▶ [Records provided]
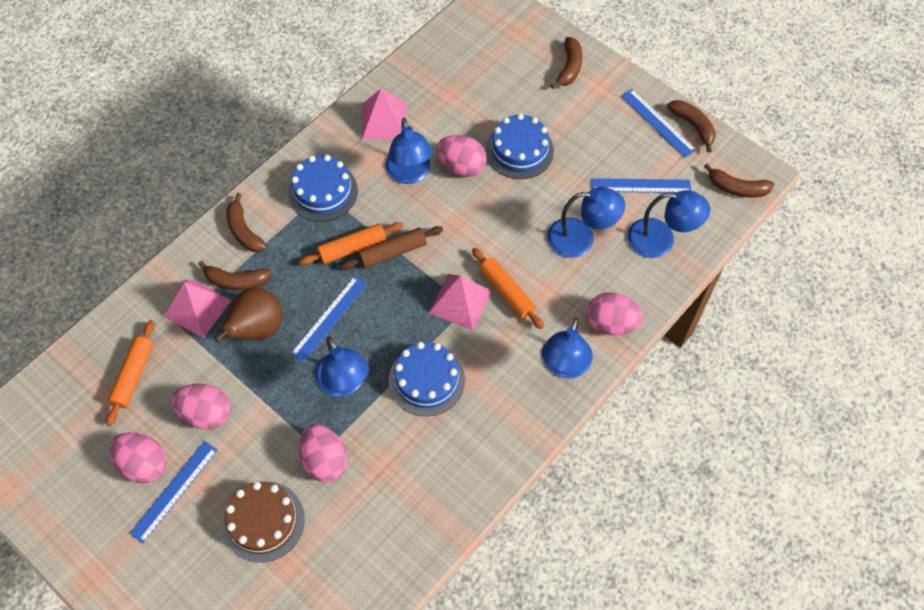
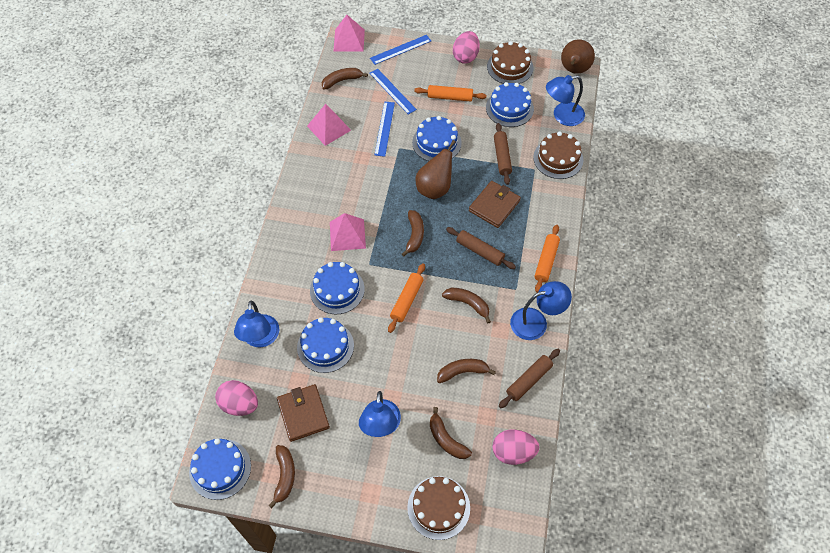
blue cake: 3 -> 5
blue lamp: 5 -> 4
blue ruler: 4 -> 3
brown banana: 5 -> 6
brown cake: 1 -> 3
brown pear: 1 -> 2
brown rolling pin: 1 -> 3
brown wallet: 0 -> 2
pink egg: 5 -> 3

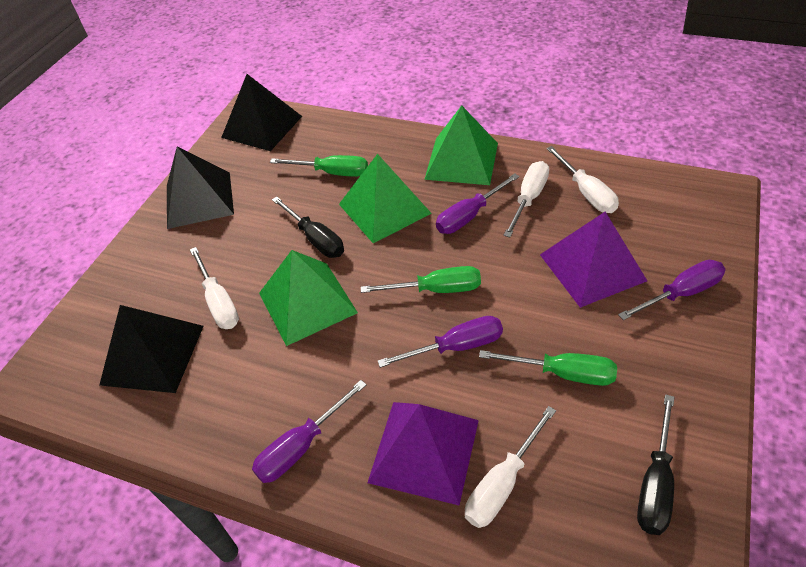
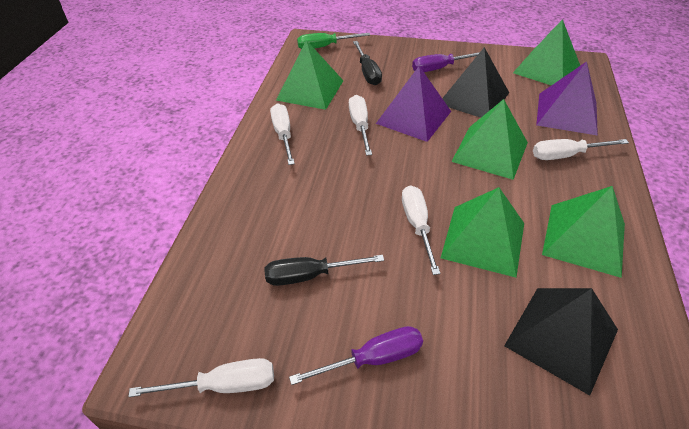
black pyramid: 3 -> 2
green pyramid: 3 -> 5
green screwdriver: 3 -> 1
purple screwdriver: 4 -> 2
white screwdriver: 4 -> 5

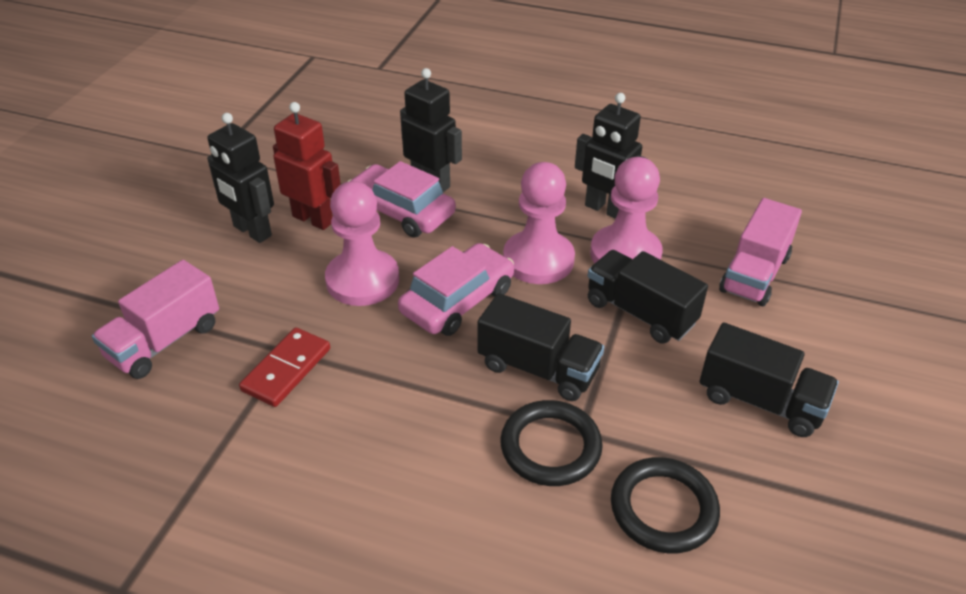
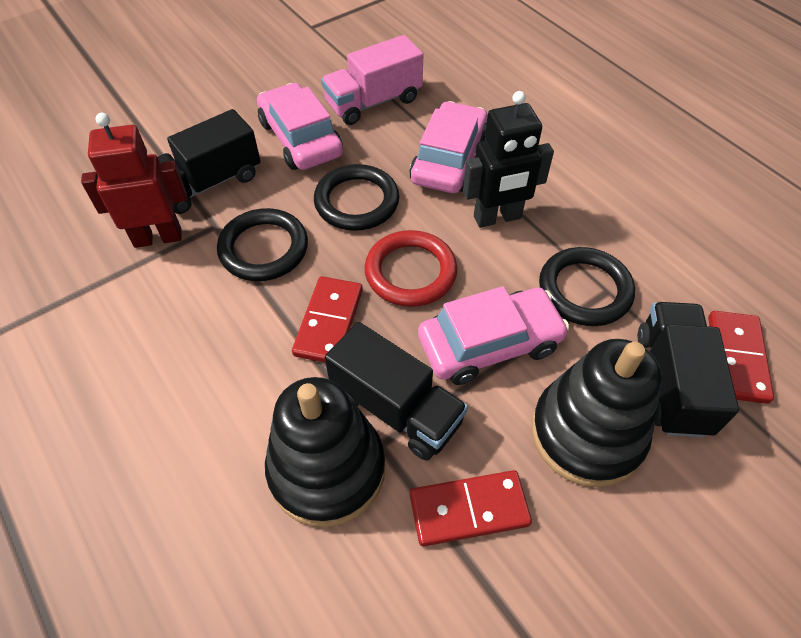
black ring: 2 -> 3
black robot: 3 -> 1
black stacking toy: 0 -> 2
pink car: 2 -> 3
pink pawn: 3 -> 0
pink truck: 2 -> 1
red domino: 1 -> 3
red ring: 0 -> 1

▶ [Activity] From the line containing "purple screwdriver: 4 -> 2" through the last line of the records, both included, output those lines exactly and nothing else; skip the pictures.

▶ [Task answer]
purple screwdriver: 4 -> 2
white screwdriver: 4 -> 5

black ring: 2 -> 3
black robot: 3 -> 1
black stacking toy: 0 -> 2
pink car: 2 -> 3
pink pawn: 3 -> 0
pink truck: 2 -> 1
red domino: 1 -> 3
red ring: 0 -> 1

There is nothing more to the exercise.